* Goal of the exercise: The answer must be every line of the records below that holds the word "none".

* Recorded data:
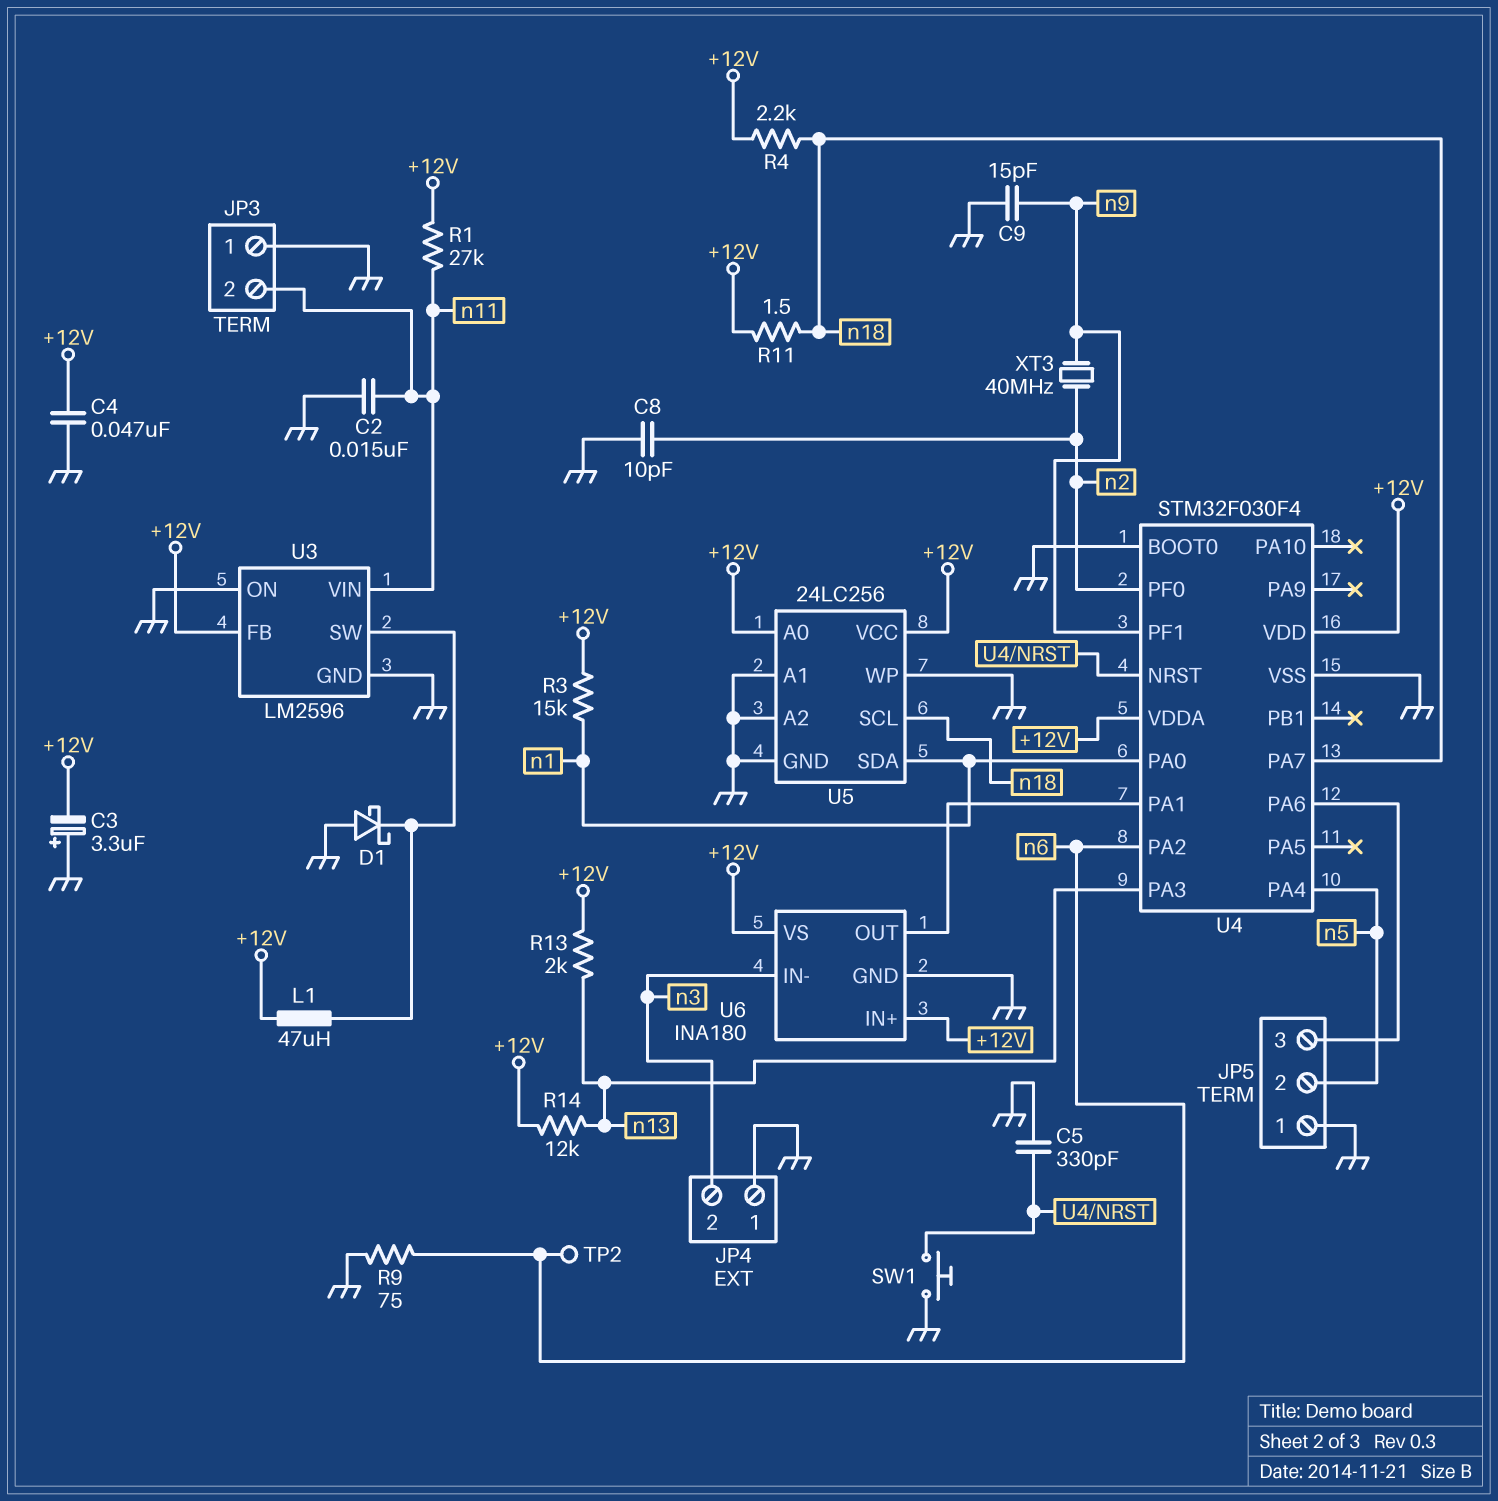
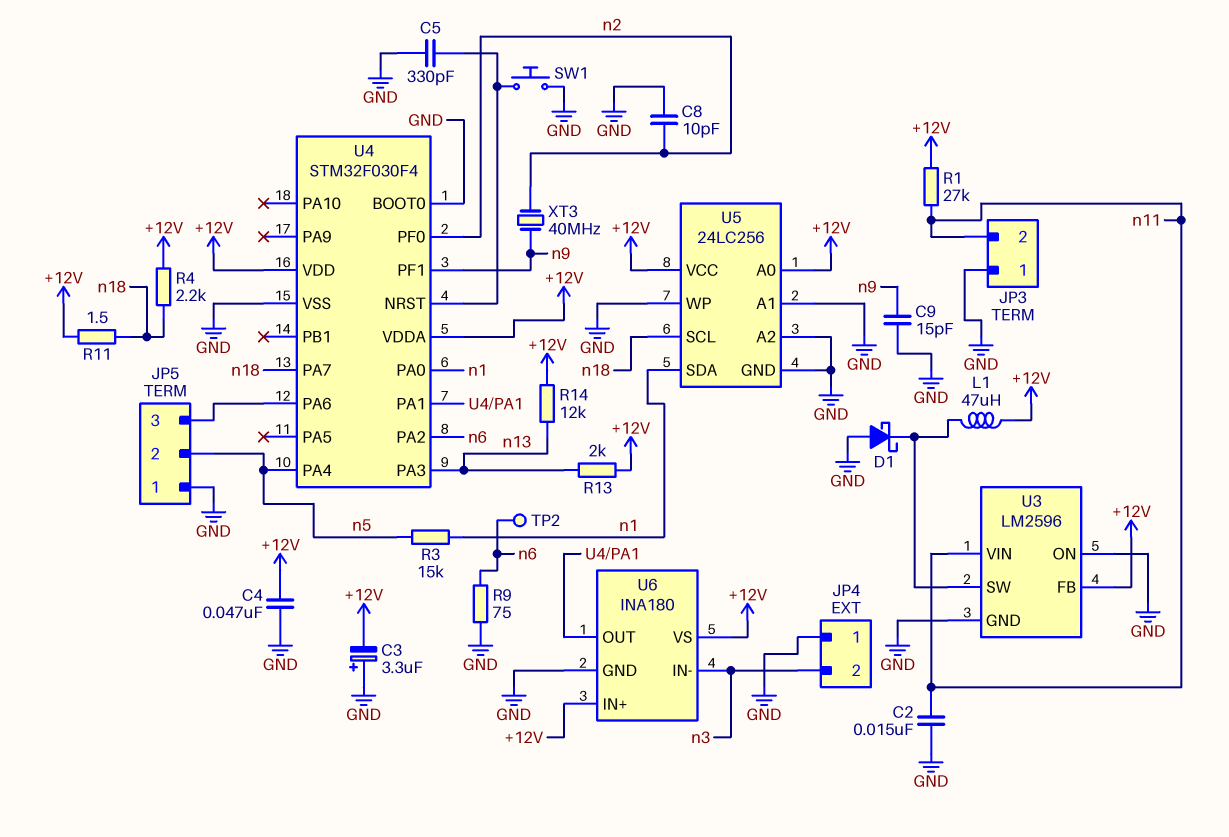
R3: 15k (+12V, n1) -> 15k (n1, n5)

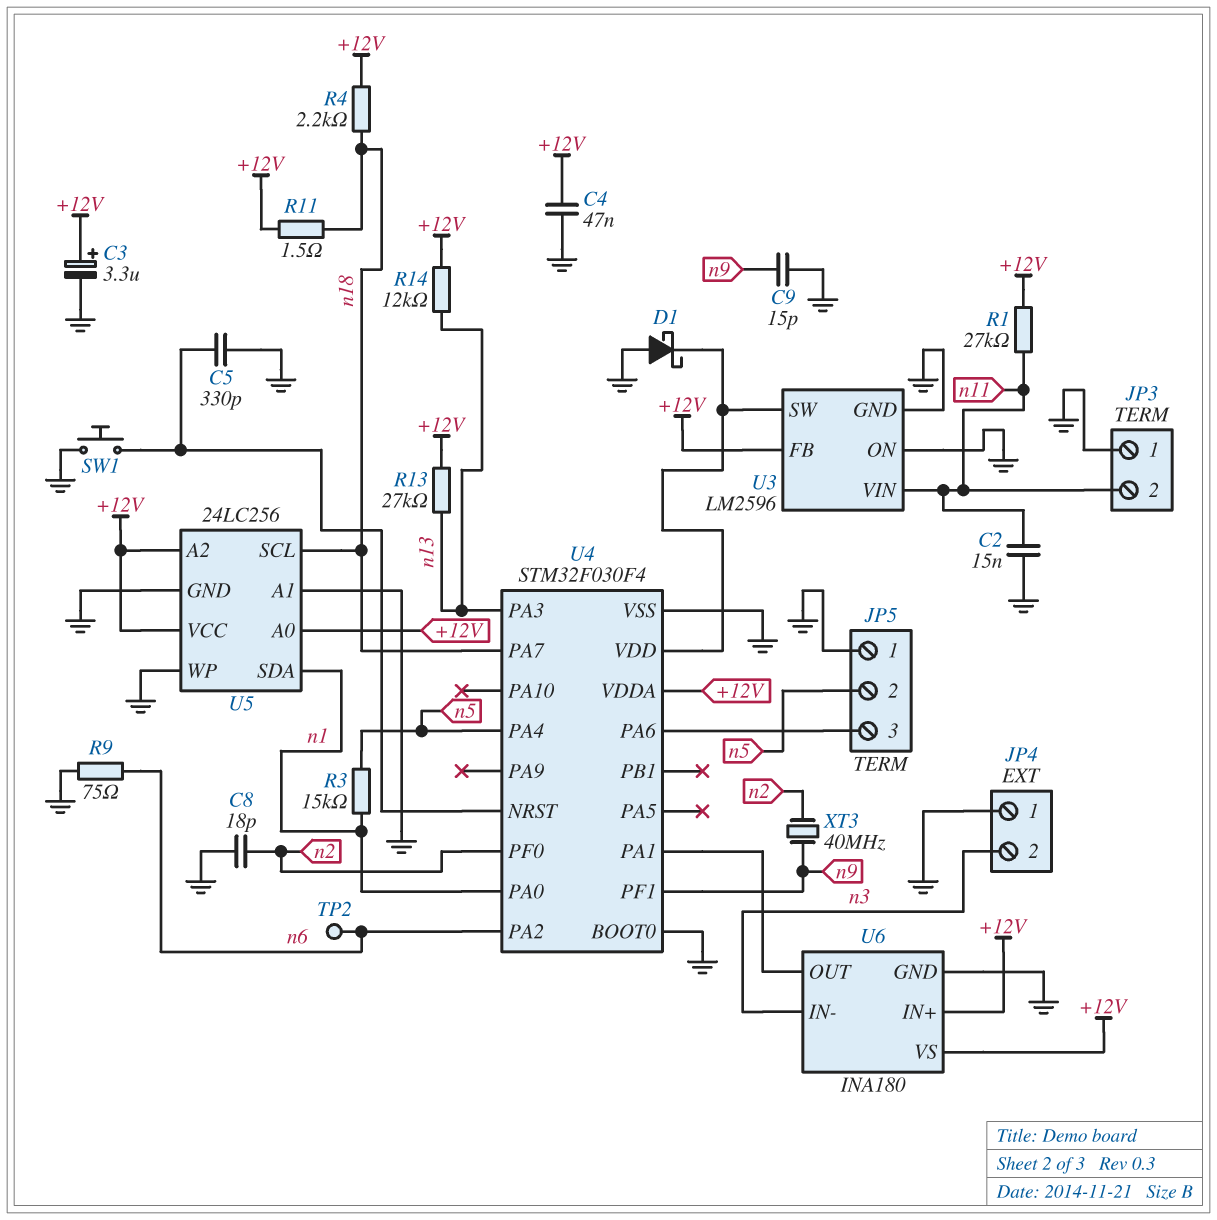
C3: 3.3uF (plus GND, minus +12V) -> 3.3uF (plus +12V, minus GND)
C8: 10pF (GND, n2) -> 18pF (GND, n2)
L1: 47uH (+12V, U3/SW) -> none
R13: 2k (+12V, n13) -> 27k (+12V, n13)
U4 pin VDD: +12V -> U3/SW
U5 pin A2: GND -> +12V

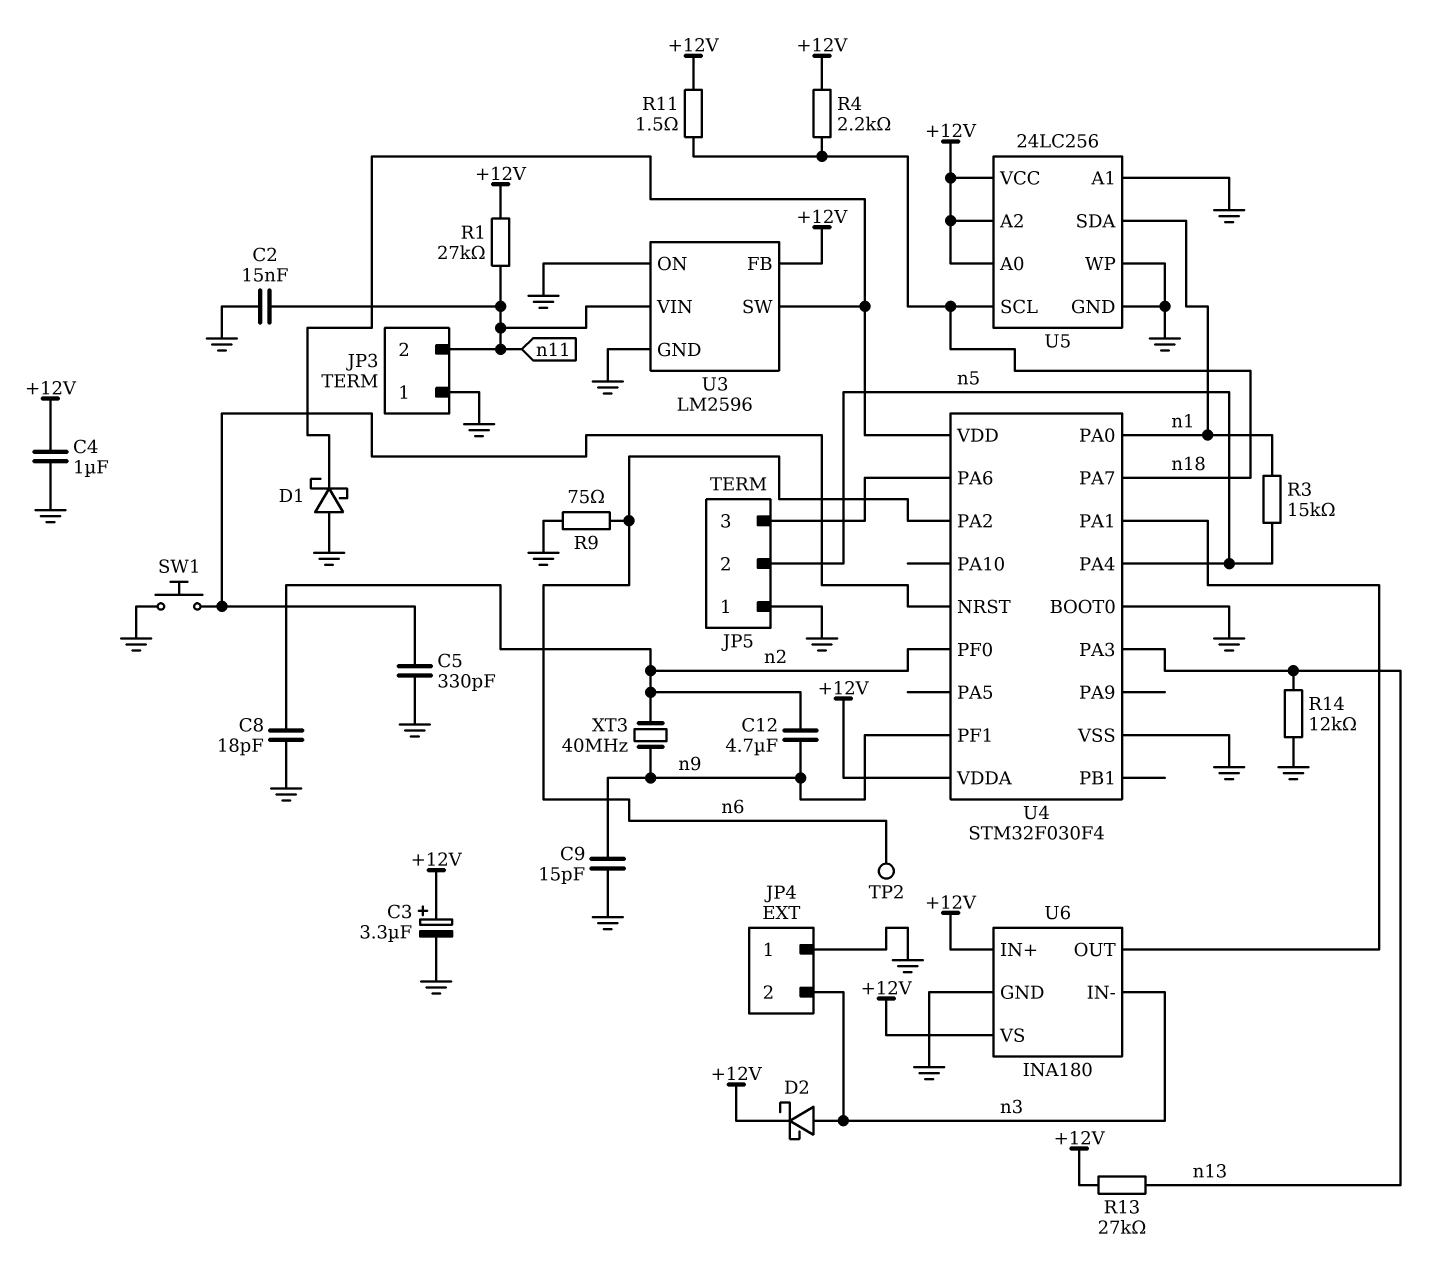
C4: 47nF (+12V, GND) -> 1uF (+12V, GND)
C12: none -> 4.7uF (n2, n9)
D2: none -> schottky (A n3, K +12V)
R14: 12k (+12V, n13) -> 12k (GND, n13)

* Task solution:
L1: 47uH (+12V, U3/SW) -> none
C12: none -> 4.7uF (n2, n9)
D2: none -> schottky (A n3, K +12V)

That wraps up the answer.